(YOUR INSTRUCTIONS):
Across all the records, filter for lines with the word "star" and copy them.

(Colored object counting data):
○ ○ ○ ○ ○ ○ ○

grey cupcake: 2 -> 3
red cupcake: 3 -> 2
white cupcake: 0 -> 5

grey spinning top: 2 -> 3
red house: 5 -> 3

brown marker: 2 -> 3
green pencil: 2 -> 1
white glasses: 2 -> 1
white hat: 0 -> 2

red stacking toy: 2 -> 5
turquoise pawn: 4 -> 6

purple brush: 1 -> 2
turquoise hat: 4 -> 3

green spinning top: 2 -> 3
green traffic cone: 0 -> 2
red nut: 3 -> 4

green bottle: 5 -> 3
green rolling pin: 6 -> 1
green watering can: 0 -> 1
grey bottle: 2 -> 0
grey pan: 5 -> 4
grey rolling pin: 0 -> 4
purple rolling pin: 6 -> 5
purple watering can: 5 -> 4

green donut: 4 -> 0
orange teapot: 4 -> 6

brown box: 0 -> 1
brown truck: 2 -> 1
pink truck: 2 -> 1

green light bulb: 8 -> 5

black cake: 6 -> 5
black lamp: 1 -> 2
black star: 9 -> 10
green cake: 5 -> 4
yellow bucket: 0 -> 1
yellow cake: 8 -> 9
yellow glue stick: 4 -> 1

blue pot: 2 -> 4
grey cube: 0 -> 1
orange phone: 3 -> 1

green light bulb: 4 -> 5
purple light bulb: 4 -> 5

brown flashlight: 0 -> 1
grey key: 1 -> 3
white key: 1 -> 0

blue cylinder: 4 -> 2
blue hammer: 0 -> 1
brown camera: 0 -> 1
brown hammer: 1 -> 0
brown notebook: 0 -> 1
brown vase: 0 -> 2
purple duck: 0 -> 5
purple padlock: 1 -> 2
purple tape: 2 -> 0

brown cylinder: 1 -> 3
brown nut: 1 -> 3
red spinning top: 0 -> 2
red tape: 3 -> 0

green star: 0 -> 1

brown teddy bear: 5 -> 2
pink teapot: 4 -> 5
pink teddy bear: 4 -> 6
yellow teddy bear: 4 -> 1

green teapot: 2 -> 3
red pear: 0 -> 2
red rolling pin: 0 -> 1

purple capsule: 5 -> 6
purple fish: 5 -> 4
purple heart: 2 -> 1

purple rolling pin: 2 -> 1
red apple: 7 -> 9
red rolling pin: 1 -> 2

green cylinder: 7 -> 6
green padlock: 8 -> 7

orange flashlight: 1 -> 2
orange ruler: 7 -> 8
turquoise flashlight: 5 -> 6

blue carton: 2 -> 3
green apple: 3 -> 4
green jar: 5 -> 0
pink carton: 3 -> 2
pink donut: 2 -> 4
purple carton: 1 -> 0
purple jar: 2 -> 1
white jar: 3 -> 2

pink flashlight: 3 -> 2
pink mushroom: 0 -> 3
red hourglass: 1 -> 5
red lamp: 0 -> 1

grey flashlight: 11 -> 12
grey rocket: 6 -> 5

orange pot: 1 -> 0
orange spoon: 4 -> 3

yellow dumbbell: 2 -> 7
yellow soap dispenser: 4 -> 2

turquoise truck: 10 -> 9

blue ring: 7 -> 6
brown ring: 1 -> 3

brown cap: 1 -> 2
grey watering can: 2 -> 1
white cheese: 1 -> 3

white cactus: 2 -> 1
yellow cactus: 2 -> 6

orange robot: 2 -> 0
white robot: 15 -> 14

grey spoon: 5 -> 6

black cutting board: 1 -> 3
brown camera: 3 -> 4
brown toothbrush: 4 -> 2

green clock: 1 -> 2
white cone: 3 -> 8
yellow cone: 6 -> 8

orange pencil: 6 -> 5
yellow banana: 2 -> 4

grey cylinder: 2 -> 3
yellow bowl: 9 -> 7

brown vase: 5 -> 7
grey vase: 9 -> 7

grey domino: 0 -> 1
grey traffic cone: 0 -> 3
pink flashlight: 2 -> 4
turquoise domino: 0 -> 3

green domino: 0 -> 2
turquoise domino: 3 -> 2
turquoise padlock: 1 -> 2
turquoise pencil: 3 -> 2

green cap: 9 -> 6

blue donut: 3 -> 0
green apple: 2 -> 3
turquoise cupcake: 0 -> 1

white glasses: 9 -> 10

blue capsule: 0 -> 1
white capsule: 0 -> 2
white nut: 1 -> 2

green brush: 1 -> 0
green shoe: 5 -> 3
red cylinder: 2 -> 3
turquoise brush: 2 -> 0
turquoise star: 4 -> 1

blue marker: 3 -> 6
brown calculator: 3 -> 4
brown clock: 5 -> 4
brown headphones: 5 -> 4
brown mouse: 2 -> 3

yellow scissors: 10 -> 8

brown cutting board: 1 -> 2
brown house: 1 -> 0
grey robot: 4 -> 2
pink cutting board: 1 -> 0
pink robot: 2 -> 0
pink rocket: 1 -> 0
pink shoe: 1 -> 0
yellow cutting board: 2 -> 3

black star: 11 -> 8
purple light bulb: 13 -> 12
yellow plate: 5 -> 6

○ ○ ○ ○ ○ ○ ○

(RESPONSE TO THE EXERCISE):
black star: 9 -> 10
green star: 0 -> 1
turquoise star: 4 -> 1
black star: 11 -> 8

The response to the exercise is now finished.